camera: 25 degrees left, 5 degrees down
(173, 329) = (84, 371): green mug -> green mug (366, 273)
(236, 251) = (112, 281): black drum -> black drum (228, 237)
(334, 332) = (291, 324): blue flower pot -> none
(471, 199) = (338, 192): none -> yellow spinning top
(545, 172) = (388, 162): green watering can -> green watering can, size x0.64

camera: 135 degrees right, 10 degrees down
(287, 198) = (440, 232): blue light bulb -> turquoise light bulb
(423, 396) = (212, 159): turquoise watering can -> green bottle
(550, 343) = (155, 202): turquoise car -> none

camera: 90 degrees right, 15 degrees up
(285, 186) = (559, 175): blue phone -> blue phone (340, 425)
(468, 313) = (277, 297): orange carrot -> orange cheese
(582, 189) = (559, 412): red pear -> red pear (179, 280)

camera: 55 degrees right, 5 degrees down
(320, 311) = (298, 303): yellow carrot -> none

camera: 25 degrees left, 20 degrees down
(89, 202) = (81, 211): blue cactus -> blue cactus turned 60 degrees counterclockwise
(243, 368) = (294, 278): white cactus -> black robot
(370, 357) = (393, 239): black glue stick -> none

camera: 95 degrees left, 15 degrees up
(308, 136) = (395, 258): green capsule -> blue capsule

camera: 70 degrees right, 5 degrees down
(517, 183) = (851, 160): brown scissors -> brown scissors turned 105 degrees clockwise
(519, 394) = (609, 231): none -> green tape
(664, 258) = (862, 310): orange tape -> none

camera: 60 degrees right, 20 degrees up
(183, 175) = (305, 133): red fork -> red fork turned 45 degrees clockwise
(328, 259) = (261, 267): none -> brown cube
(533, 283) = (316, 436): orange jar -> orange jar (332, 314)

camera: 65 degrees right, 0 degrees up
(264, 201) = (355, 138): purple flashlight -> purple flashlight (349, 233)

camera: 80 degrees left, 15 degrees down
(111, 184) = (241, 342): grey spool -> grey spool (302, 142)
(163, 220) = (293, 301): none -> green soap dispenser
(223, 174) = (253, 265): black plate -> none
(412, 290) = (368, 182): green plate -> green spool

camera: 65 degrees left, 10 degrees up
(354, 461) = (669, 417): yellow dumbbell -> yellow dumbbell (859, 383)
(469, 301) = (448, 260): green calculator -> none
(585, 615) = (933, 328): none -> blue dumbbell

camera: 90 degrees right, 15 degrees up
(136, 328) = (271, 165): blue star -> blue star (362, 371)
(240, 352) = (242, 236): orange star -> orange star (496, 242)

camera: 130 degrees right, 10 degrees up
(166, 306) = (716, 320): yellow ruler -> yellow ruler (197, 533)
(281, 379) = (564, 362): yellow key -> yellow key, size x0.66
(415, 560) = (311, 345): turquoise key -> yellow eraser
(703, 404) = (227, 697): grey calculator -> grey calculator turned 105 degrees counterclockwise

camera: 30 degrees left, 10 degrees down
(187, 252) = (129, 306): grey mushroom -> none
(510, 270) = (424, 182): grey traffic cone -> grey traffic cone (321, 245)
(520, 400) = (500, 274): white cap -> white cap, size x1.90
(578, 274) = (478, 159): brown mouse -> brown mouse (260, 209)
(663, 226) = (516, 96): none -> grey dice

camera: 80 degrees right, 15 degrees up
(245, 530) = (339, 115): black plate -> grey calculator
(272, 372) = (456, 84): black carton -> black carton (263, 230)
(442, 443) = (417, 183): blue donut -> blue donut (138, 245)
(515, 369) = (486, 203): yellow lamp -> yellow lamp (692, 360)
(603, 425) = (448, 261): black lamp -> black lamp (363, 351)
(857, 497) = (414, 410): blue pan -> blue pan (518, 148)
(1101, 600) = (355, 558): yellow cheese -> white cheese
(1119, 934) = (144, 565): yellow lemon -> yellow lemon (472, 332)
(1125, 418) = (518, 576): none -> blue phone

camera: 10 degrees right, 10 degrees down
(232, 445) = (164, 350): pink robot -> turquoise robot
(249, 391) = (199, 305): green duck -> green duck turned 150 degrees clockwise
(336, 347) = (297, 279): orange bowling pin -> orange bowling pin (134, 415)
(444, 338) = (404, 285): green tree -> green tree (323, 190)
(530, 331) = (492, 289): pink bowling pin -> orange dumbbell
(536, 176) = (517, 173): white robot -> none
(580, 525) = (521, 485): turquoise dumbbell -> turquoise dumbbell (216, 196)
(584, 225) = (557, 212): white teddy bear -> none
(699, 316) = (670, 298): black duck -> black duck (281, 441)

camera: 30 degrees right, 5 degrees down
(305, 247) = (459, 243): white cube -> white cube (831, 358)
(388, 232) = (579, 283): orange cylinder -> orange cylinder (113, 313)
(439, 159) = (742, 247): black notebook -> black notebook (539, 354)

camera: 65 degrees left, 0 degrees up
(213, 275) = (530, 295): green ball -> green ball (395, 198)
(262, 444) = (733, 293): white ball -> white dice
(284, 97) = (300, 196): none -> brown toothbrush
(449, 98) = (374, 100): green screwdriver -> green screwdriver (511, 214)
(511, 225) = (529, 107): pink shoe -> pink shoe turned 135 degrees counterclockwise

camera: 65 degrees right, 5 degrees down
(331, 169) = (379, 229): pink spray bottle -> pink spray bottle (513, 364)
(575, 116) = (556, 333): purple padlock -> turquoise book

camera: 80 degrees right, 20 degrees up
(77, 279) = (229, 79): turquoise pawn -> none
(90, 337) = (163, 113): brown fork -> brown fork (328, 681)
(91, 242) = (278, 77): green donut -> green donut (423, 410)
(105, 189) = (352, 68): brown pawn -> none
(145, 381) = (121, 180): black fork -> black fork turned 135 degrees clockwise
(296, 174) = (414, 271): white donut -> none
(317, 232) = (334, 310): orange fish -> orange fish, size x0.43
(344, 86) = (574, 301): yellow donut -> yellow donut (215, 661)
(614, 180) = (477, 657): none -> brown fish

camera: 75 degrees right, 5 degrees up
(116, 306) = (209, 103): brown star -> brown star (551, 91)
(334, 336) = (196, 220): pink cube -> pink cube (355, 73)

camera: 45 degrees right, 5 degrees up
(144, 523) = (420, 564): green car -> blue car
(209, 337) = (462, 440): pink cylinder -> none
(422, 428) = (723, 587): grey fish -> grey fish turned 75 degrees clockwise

□ □ □ □

> _What you have to do_: All of the entries should be repeated word for word.

> _The answer_:
camera: 25 degrees left, 5 degrees down
(173, 329) = (84, 371): green mug -> green mug (366, 273)
(236, 251) = (112, 281): black drum -> black drum (228, 237)
(334, 332) = (291, 324): blue flower pot -> none
(471, 199) = (338, 192): none -> yellow spinning top
(545, 172) = (388, 162): green watering can -> green watering can, size x0.64

camera: 135 degrees right, 10 degrees down
(287, 198) = (440, 232): blue light bulb -> turquoise light bulb
(423, 396) = (212, 159): turquoise watering can -> green bottle
(550, 343) = (155, 202): turquoise car -> none

camera: 90 degrees right, 15 degrees up
(285, 186) = (559, 175): blue phone -> blue phone (340, 425)
(468, 313) = (277, 297): orange carrot -> orange cheese
(582, 189) = (559, 412): red pear -> red pear (179, 280)

camera: 55 degrees right, 5 degrees down
(320, 311) = (298, 303): yellow carrot -> none

camera: 25 degrees left, 20 degrees down
(89, 202) = (81, 211): blue cactus -> blue cactus turned 60 degrees counterclockwise
(243, 368) = (294, 278): white cactus -> black robot
(370, 357) = (393, 239): black glue stick -> none

camera: 95 degrees left, 15 degrees up
(308, 136) = (395, 258): green capsule -> blue capsule

camera: 70 degrees right, 5 degrees down
(517, 183) = (851, 160): brown scissors -> brown scissors turned 105 degrees clockwise
(519, 394) = (609, 231): none -> green tape
(664, 258) = (862, 310): orange tape -> none

camera: 60 degrees right, 20 degrees up
(183, 175) = (305, 133): red fork -> red fork turned 45 degrees clockwise
(328, 259) = (261, 267): none -> brown cube
(533, 283) = (316, 436): orange jar -> orange jar (332, 314)

camera: 65 degrees right, 0 degrees up
(264, 201) = (355, 138): purple flashlight -> purple flashlight (349, 233)

camera: 80 degrees left, 15 degrees down
(111, 184) = (241, 342): grey spool -> grey spool (302, 142)
(163, 220) = (293, 301): none -> green soap dispenser
(223, 174) = (253, 265): black plate -> none
(412, 290) = (368, 182): green plate -> green spool

camera: 65 degrees left, 10 degrees up
(354, 461) = (669, 417): yellow dumbbell -> yellow dumbbell (859, 383)
(469, 301) = (448, 260): green calculator -> none
(585, 615) = (933, 328): none -> blue dumbbell

camera: 90 degrees right, 15 degrees up
(136, 328) = (271, 165): blue star -> blue star (362, 371)
(240, 352) = (242, 236): orange star -> orange star (496, 242)

camera: 130 degrees right, 10 degrees up
(166, 306) = (716, 320): yellow ruler -> yellow ruler (197, 533)
(281, 379) = (564, 362): yellow key -> yellow key, size x0.66
(415, 560) = (311, 345): turquoise key -> yellow eraser
(703, 404) = (227, 697): grey calculator -> grey calculator turned 105 degrees counterclockwise

camera: 30 degrees left, 10 degrees down
(187, 252) = (129, 306): grey mushroom -> none
(510, 270) = (424, 182): grey traffic cone -> grey traffic cone (321, 245)
(520, 400) = (500, 274): white cap -> white cap, size x1.90
(578, 274) = (478, 159): brown mouse -> brown mouse (260, 209)
(663, 226) = (516, 96): none -> grey dice

camera: 80 degrees right, 15 degrees up
(245, 530) = (339, 115): black plate -> grey calculator
(272, 372) = (456, 84): black carton -> black carton (263, 230)
(442, 443) = (417, 183): blue donut -> blue donut (138, 245)
(515, 369) = (486, 203): yellow lamp -> yellow lamp (692, 360)
(603, 425) = (448, 261): black lamp -> black lamp (363, 351)
(857, 497) = (414, 410): blue pan -> blue pan (518, 148)
(1101, 600) = (355, 558): yellow cheese -> white cheese
(1119, 934) = (144, 565): yellow lemon -> yellow lemon (472, 332)
(1125, 418) = (518, 576): none -> blue phone

camera: 10 degrees right, 10 degrees down
(232, 445) = (164, 350): pink robot -> turquoise robot
(249, 391) = (199, 305): green duck -> green duck turned 150 degrees clockwise
(336, 347) = (297, 279): orange bowling pin -> orange bowling pin (134, 415)
(444, 338) = (404, 285): green tree -> green tree (323, 190)
(530, 331) = (492, 289): pink bowling pin -> orange dumbbell
(536, 176) = (517, 173): white robot -> none
(580, 525) = (521, 485): turquoise dumbbell -> turquoise dumbbell (216, 196)
(584, 225) = (557, 212): white teddy bear -> none
(699, 316) = (670, 298): black duck -> black duck (281, 441)

camera: 30 degrees right, 5 degrees down
(305, 247) = (459, 243): white cube -> white cube (831, 358)
(388, 232) = (579, 283): orange cylinder -> orange cylinder (113, 313)
(439, 159) = (742, 247): black notebook -> black notebook (539, 354)

camera: 65 degrees left, 0 degrees up
(213, 275) = (530, 295): green ball -> green ball (395, 198)
(262, 444) = (733, 293): white ball -> white dice
(284, 97) = (300, 196): none -> brown toothbrush
(449, 98) = (374, 100): green screwdriver -> green screwdriver (511, 214)
(511, 225) = (529, 107): pink shoe -> pink shoe turned 135 degrees counterclockwise

camera: 65 degrees right, 5 degrees down
(331, 169) = (379, 229): pink spray bottle -> pink spray bottle (513, 364)
(575, 116) = (556, 333): purple padlock -> turquoise book

camera: 80 degrees right, 20 degrees up
(77, 279) = (229, 79): turquoise pawn -> none
(90, 337) = (163, 113): brown fork -> brown fork (328, 681)
(91, 242) = (278, 77): green donut -> green donut (423, 410)
(105, 189) = (352, 68): brown pawn -> none
(145, 381) = (121, 180): black fork -> black fork turned 135 degrees clockwise
(296, 174) = (414, 271): white donut -> none
(317, 232) = (334, 310): orange fish -> orange fish, size x0.43
(344, 86) = (574, 301): yellow donut -> yellow donut (215, 661)
(614, 180) = (477, 657): none -> brown fish

camera: 75 degrees right, 5 degrees up
(116, 306) = (209, 103): brown star -> brown star (551, 91)
(334, 336) = (196, 220): pink cube -> pink cube (355, 73)

camera: 45 degrees right, 5 degrees up
(144, 523) = (420, 564): green car -> blue car
(209, 337) = (462, 440): pink cylinder -> none
(422, 428) = (723, 587): grey fish -> grey fish turned 75 degrees clockwise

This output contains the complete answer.